* _DATA SECTION_
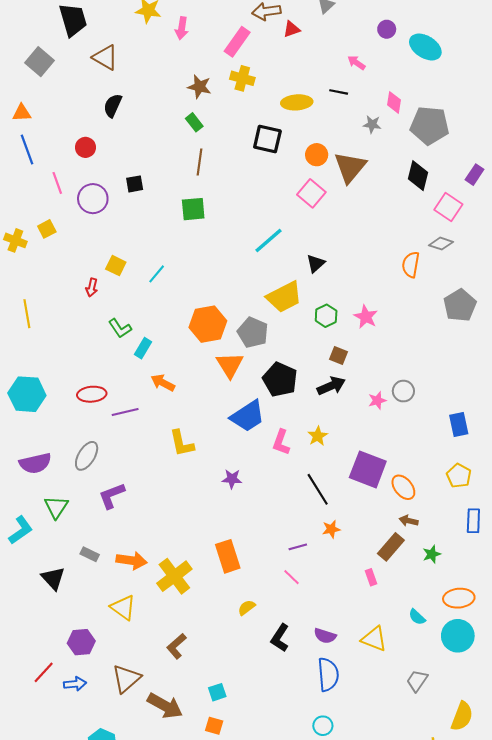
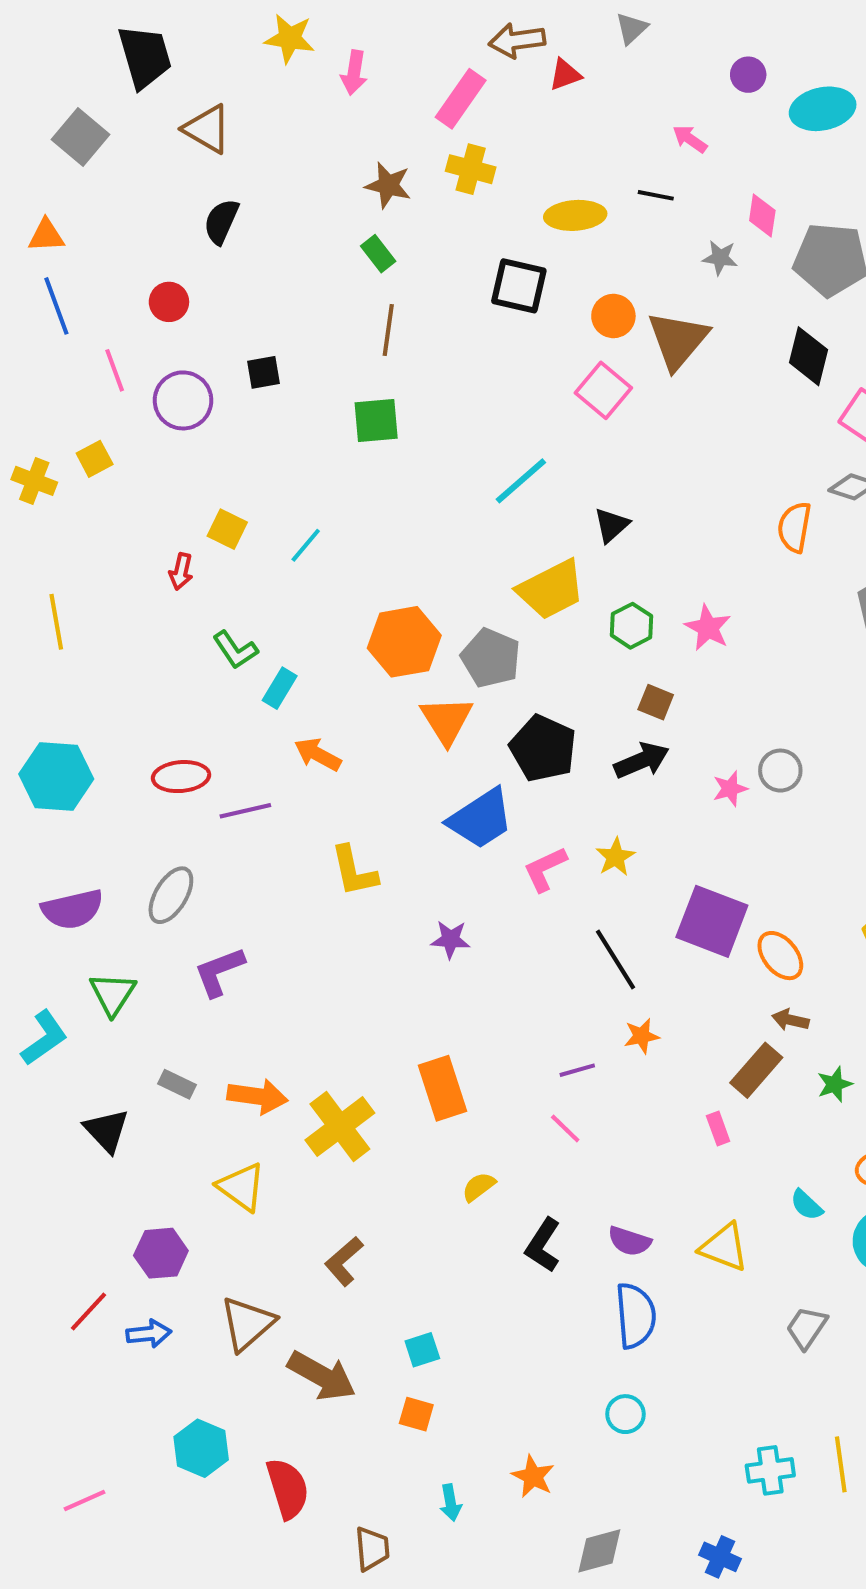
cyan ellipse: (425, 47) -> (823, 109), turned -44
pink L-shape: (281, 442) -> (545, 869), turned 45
==
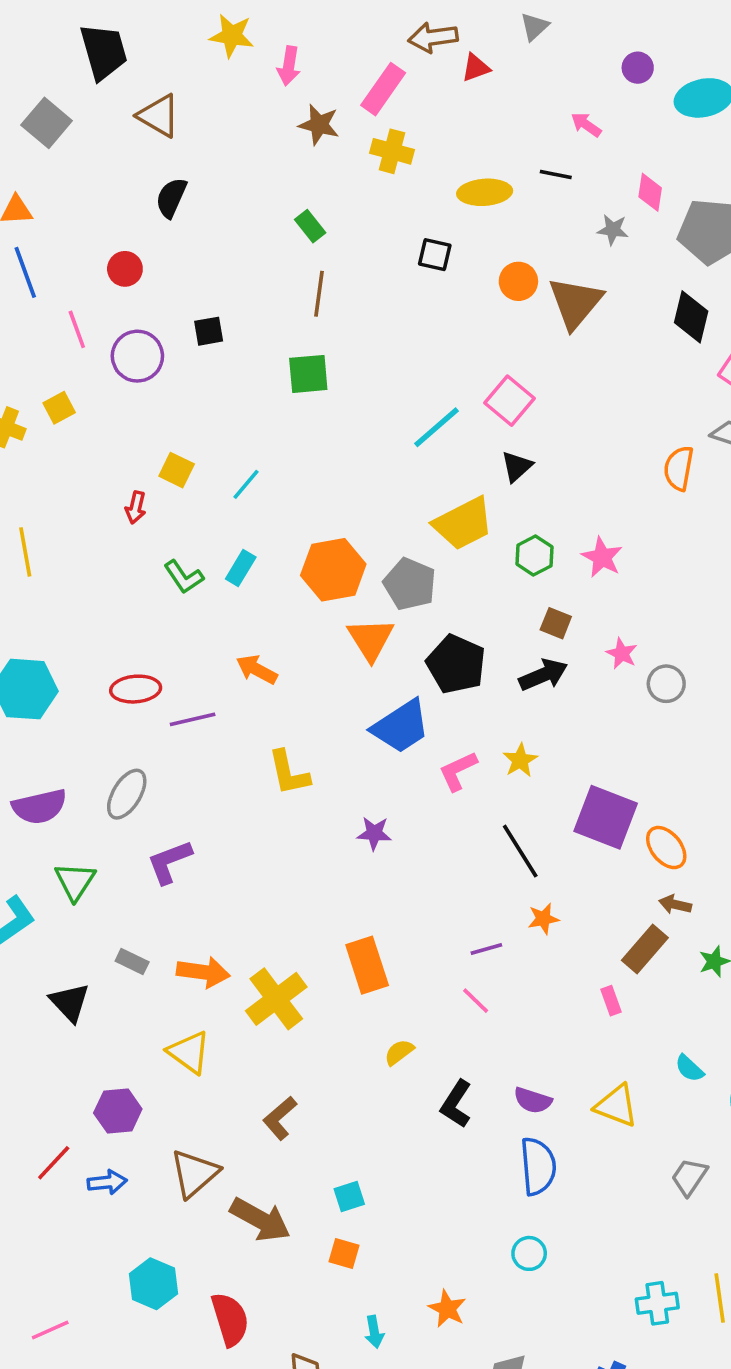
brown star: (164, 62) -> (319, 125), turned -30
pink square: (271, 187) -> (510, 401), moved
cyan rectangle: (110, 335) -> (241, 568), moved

* _YOUR TASK_
Go through the material above, and wherever a line holds the word "pink", copy it.

* _OUTPUT BELOW_
pink L-shape: (281, 442) -> (545, 869), turned 45
pink square: (271, 187) -> (510, 401), moved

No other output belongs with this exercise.